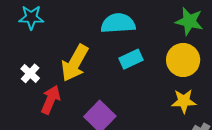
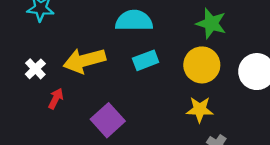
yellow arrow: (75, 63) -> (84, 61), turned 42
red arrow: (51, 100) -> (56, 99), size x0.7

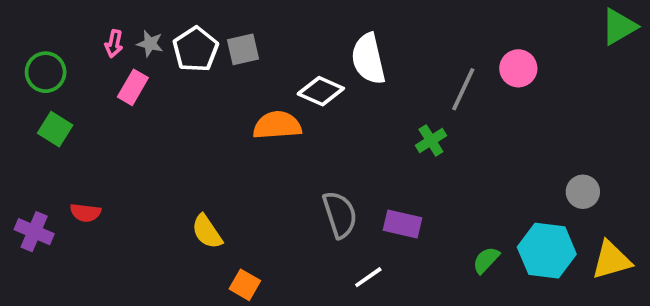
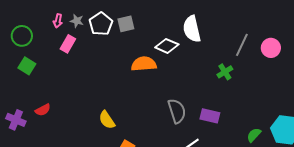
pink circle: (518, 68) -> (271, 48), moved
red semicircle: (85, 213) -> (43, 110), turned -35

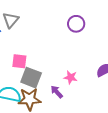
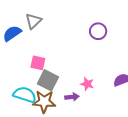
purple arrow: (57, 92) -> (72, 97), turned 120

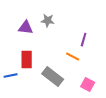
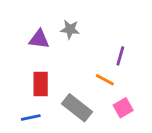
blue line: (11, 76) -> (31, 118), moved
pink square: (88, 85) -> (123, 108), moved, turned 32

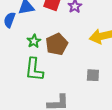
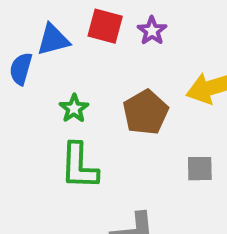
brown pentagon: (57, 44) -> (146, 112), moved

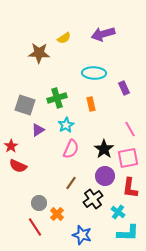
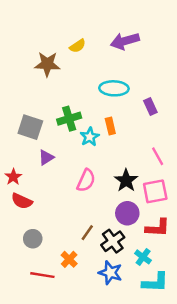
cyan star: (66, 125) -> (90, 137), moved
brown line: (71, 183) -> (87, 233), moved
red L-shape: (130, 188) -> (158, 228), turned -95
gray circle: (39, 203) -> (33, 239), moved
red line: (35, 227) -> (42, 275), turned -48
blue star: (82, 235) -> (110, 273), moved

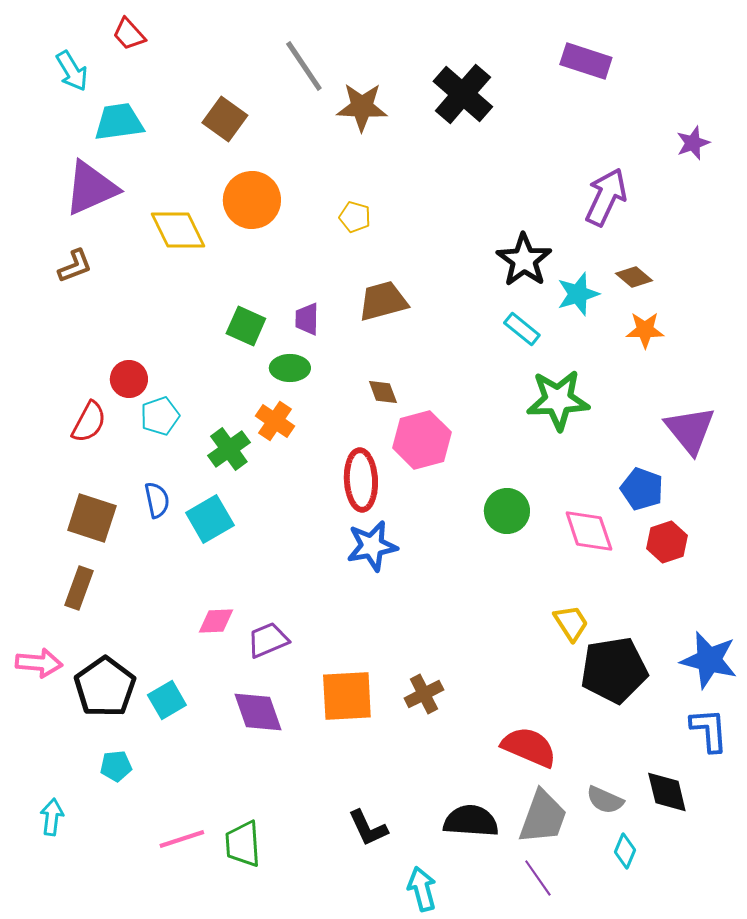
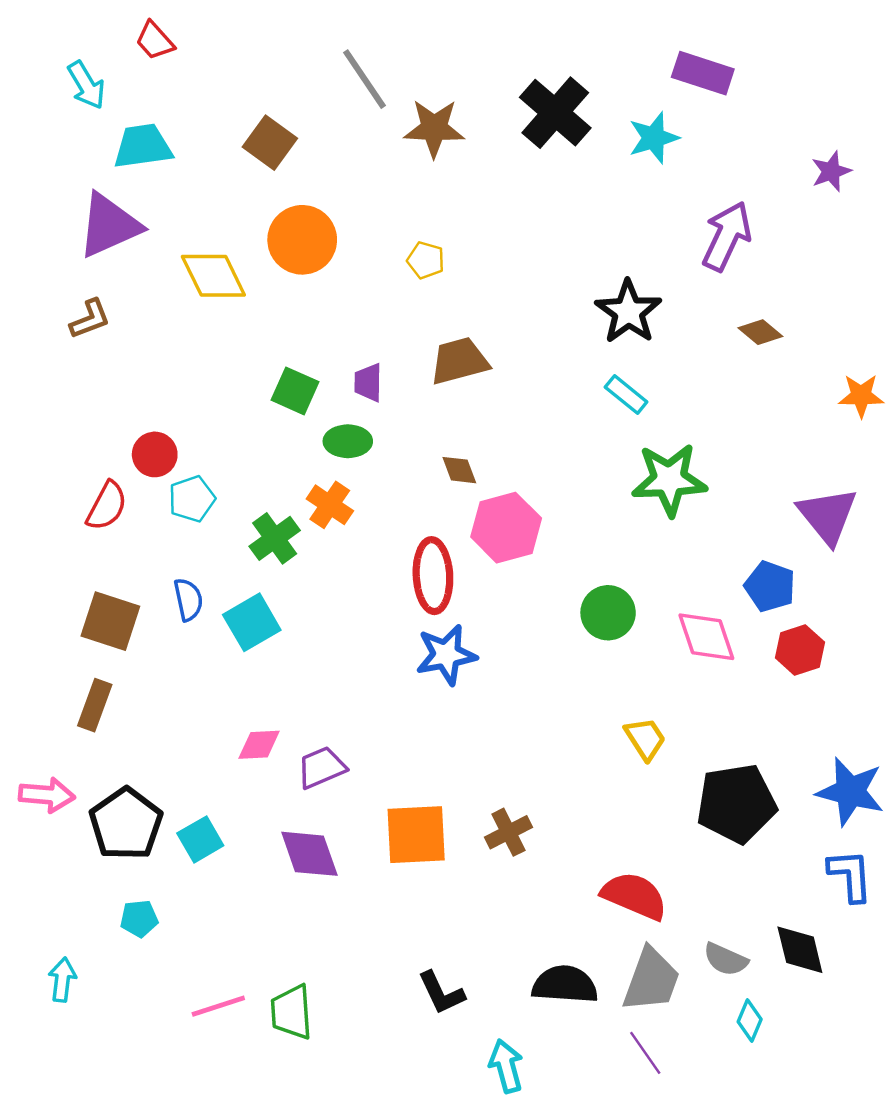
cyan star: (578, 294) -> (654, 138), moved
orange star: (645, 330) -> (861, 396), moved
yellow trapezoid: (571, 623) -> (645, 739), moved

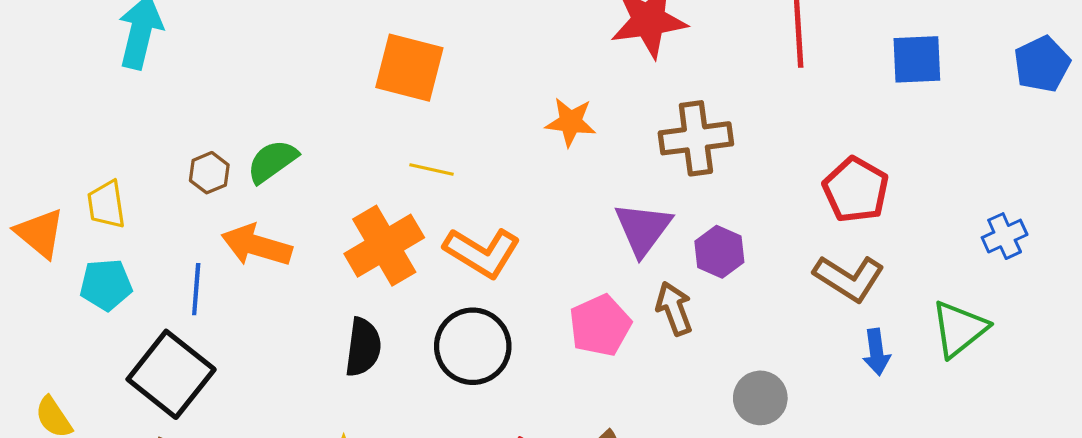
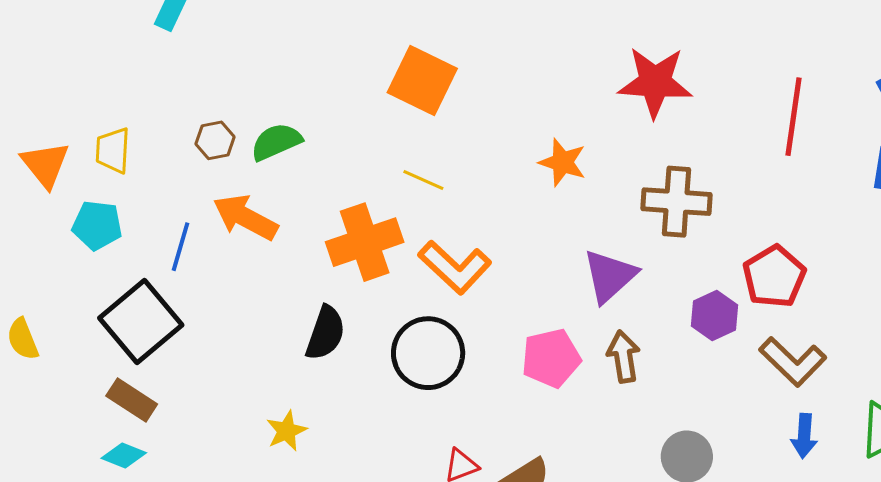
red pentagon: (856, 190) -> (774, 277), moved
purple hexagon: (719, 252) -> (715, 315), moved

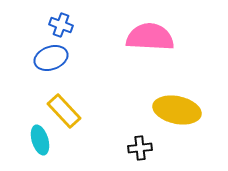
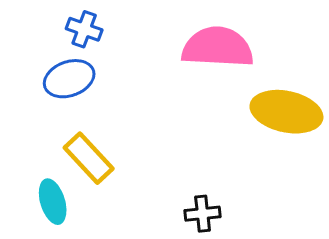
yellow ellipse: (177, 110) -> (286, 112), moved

────

Word for word, repeat each line of the records, and leave every image out.

yellow arrow: (75, 63) -> (84, 61), turned 42
red arrow: (51, 100) -> (56, 99), size x0.7

pink circle: (518, 68) -> (271, 48), moved
red semicircle: (85, 213) -> (43, 110), turned -35

purple arrow: (57, 92) -> (72, 97), turned 120

blue line: (11, 76) -> (31, 118), moved
pink square: (88, 85) -> (123, 108), moved, turned 32

brown pentagon: (57, 44) -> (146, 112), moved

cyan star: (66, 125) -> (90, 137), moved
brown line: (71, 183) -> (87, 233), moved
red L-shape: (130, 188) -> (158, 228), turned -95
gray circle: (39, 203) -> (33, 239), moved
red line: (35, 227) -> (42, 275), turned -48
blue star: (82, 235) -> (110, 273), moved

cyan star: (578, 294) -> (654, 138), moved
orange star: (645, 330) -> (861, 396), moved
yellow trapezoid: (571, 623) -> (645, 739), moved

red pentagon: (856, 190) -> (774, 277), moved
purple hexagon: (719, 252) -> (715, 315), moved

yellow ellipse: (177, 110) -> (286, 112), moved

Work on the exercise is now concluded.